-------- Input data --------

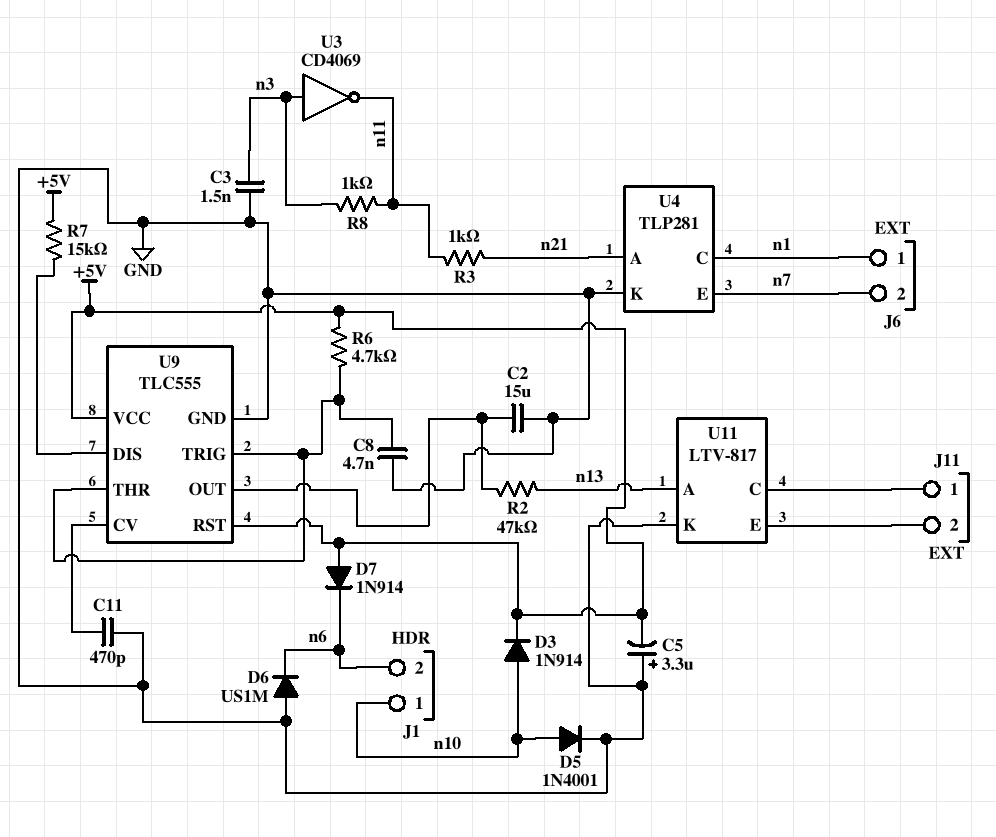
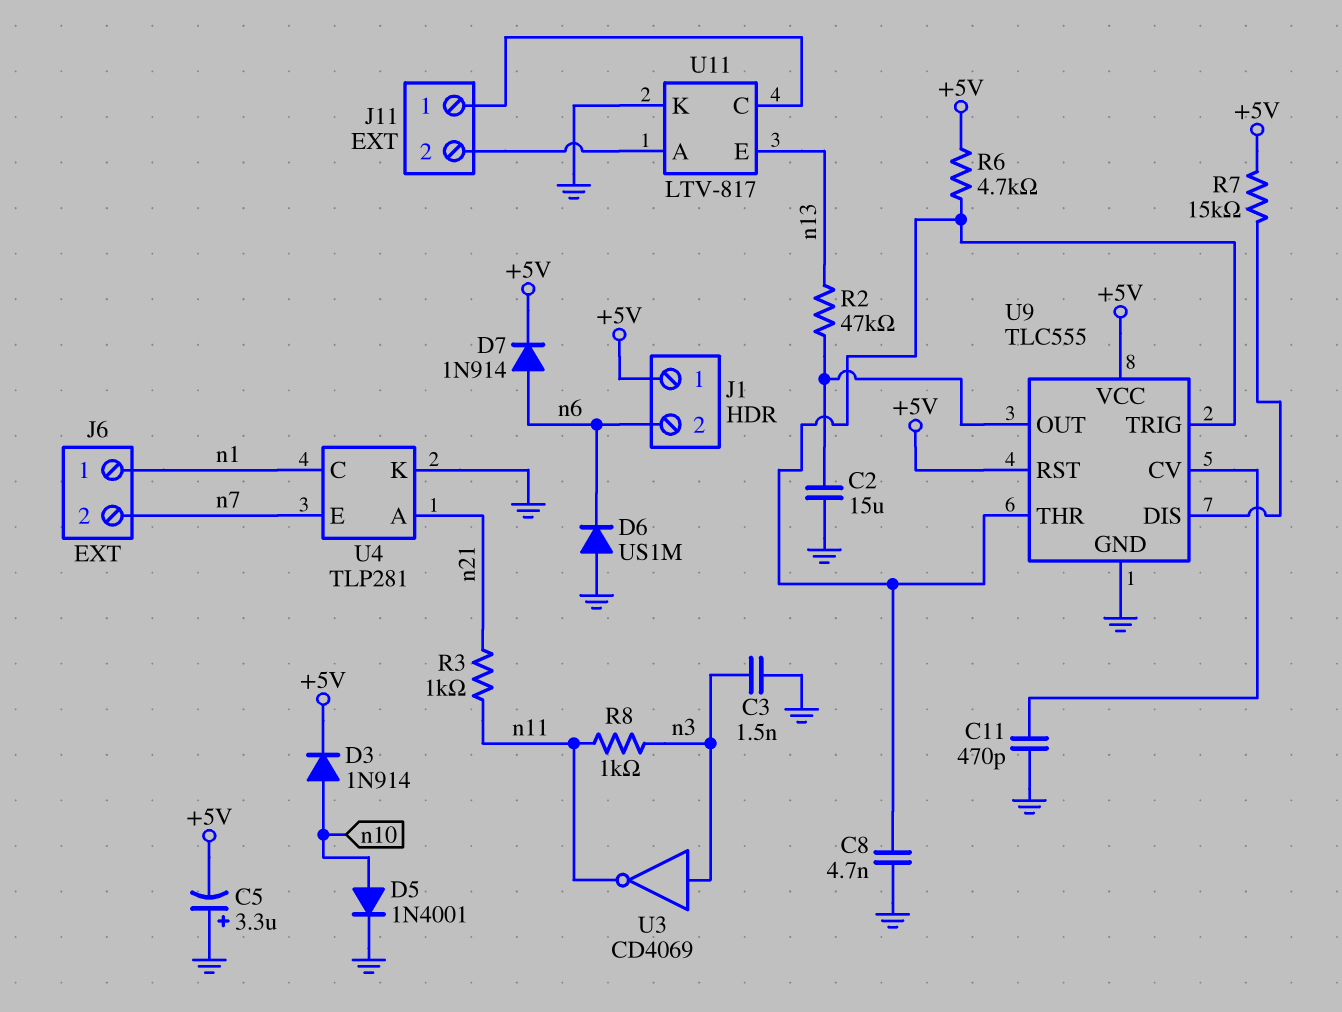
D7: diode 1N914 (A +5V, K n6) -> diode 1N914 (A n6, K +5V)
J1 pin 1: n10 -> +5V
U11 pin A: n13 -> J11/2
U11 pin E: J11/2 -> n13

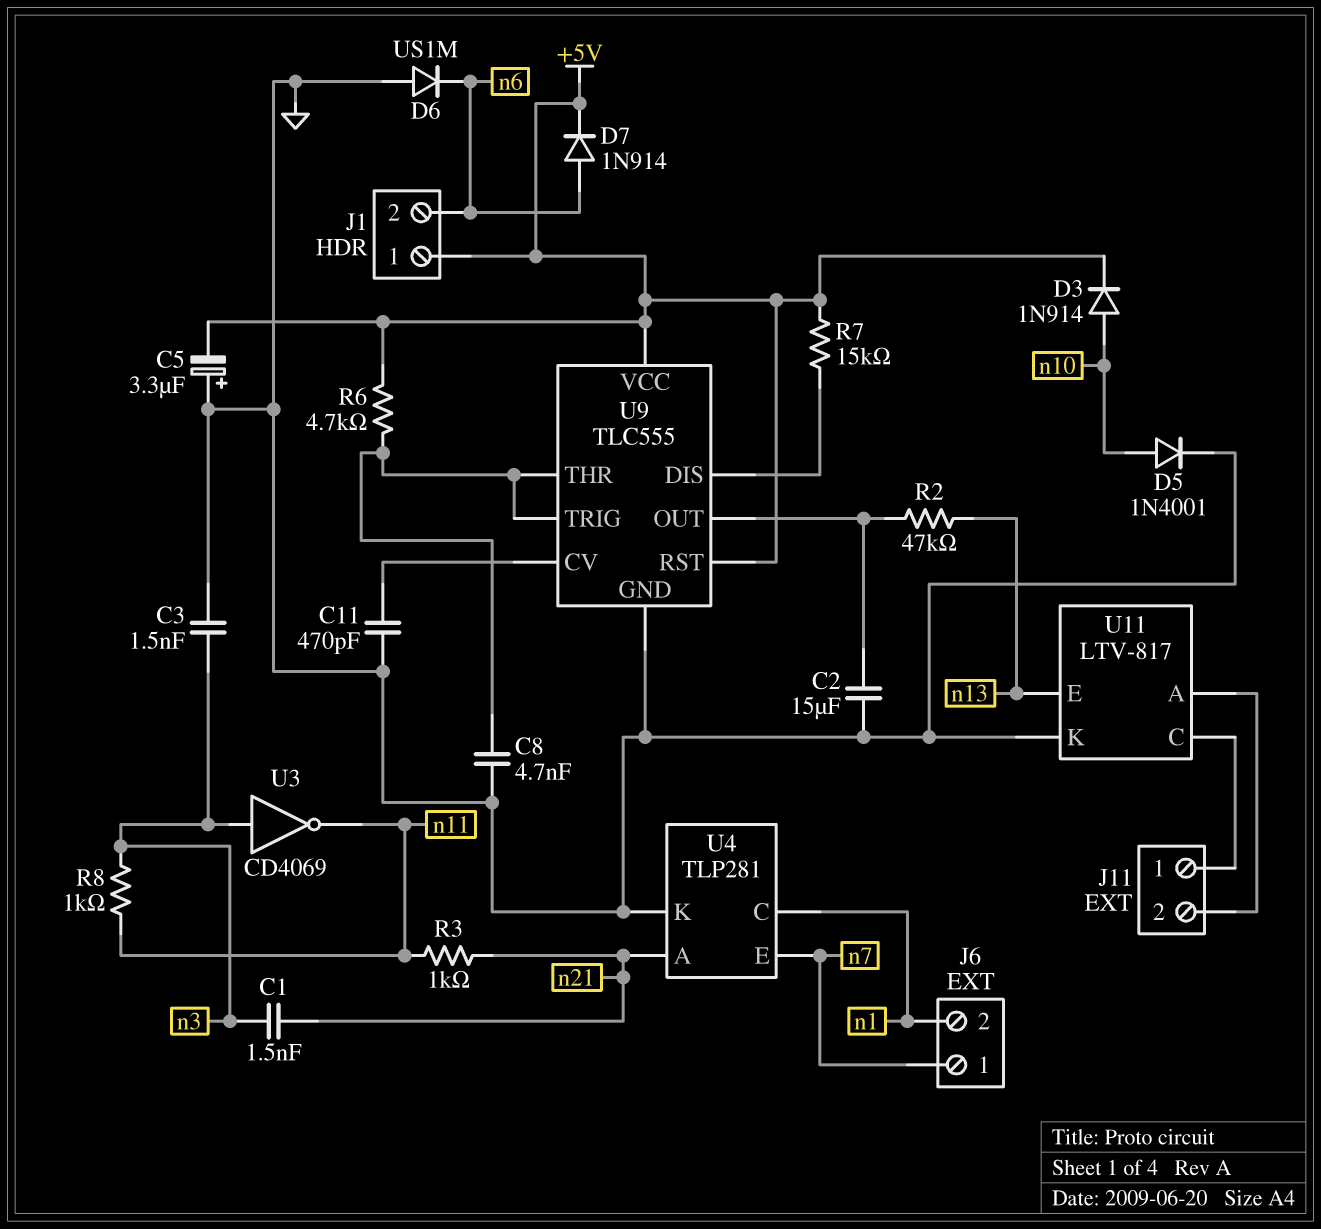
C1: none -> 1.5nF (n3, n21)
J6 pin 1: n1 -> n7
J6 pin 2: n7 -> n1

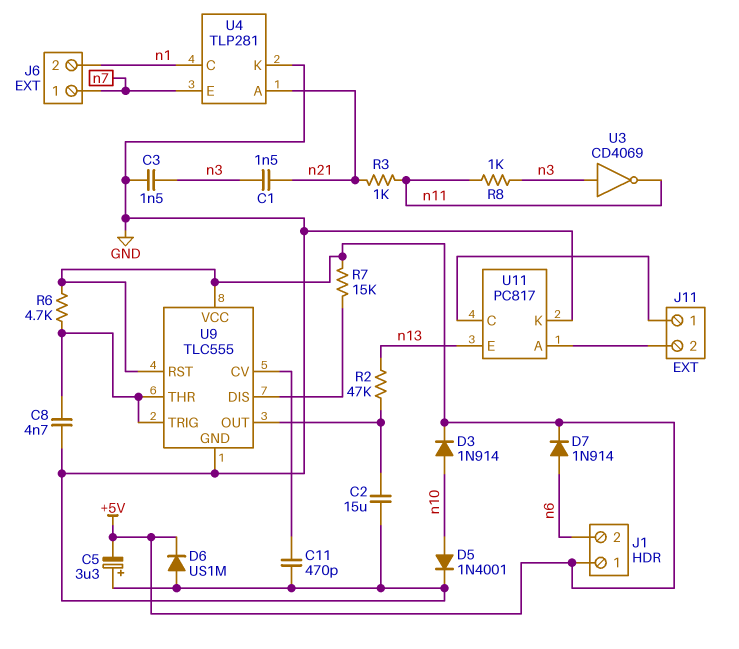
D6: diode US1M (A GND, K n6) -> diode US1M (A GND, K +5V)
U11: LTV-817 -> PC817

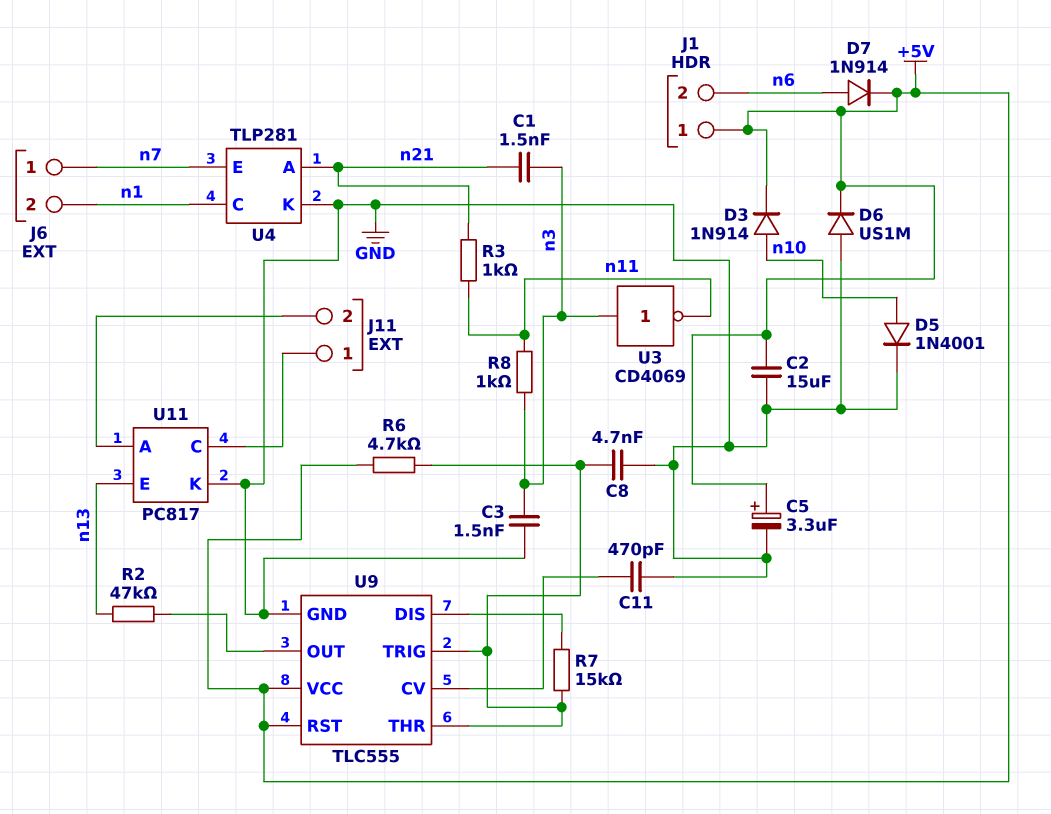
C2: 15uF (GND, U9/OUT) -> 15uF (+5V, GND)
C5: 3.3uF (plus GND, minus +5V) -> 3.3uF (plus +5V, minus GND)
R7: 15k (+5V, U9/DIS) -> 15k (U9/DIS, U9/THR)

--------

What this task involves: Search the records for lines holding the word "diode", then copy each line you find.

Exercise solution:
D7: diode 1N914 (A +5V, K n6) -> diode 1N914 (A n6, K +5V)
D6: diode US1M (A GND, K n6) -> diode US1M (A GND, K +5V)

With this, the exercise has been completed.